_SUPPLIED INFORMATION:_

----

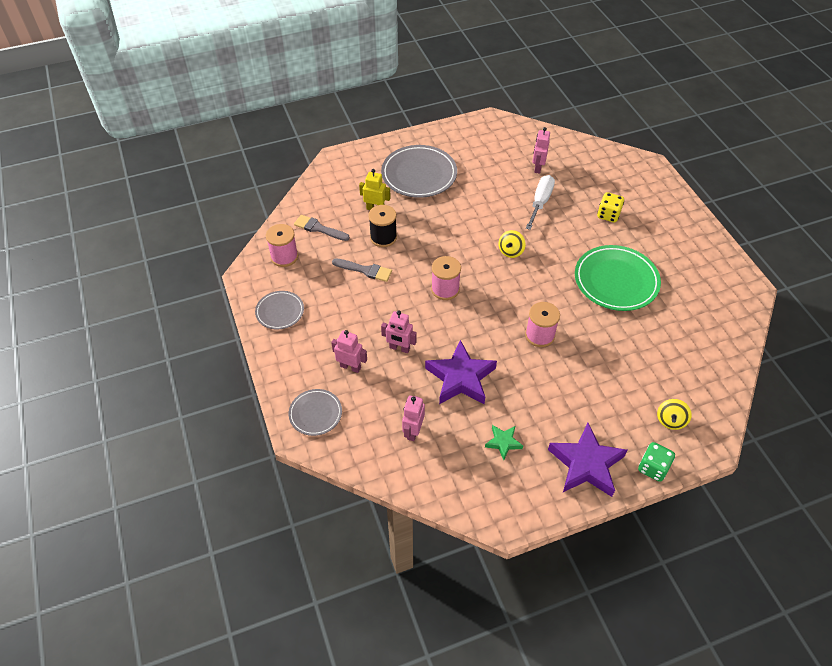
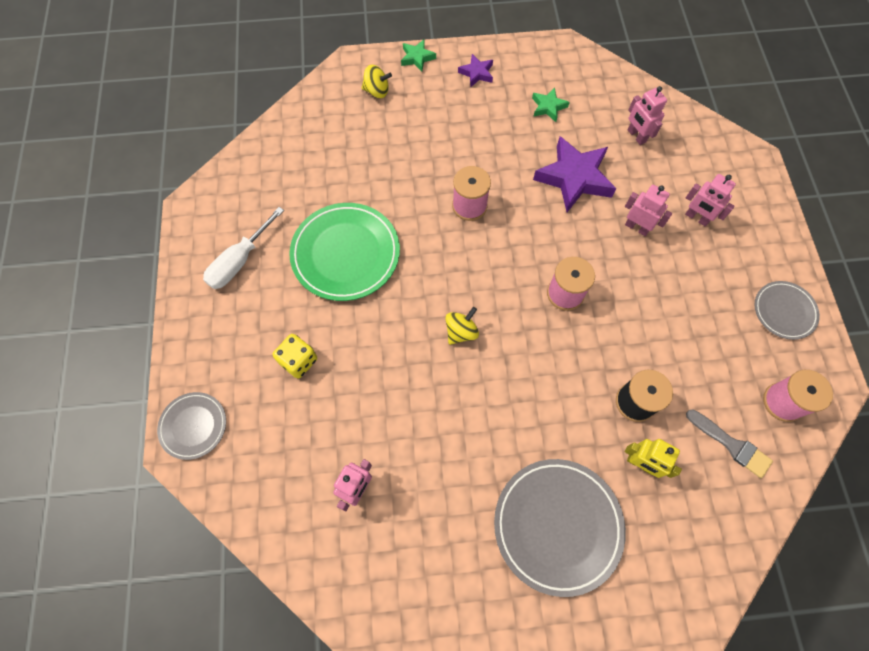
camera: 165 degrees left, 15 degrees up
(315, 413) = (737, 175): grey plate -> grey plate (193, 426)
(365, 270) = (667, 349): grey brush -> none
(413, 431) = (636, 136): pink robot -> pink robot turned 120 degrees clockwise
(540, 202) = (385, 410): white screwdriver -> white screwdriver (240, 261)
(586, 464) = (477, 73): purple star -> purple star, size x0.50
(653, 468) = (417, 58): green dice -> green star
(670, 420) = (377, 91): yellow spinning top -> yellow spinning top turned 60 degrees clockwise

----

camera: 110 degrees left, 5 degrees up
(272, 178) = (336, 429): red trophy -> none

----

_WHAT NEEDS TO BE DONE:_ The answer is the run of lines above from the line containing "(653, 468) = (417, 58): green" through the line containing "(670, 420) = (377, 91): yellow", copied exactly and alone.

_ANSWER BELOW:_
(653, 468) = (417, 58): green dice -> green star
(670, 420) = (377, 91): yellow spinning top -> yellow spinning top turned 60 degrees clockwise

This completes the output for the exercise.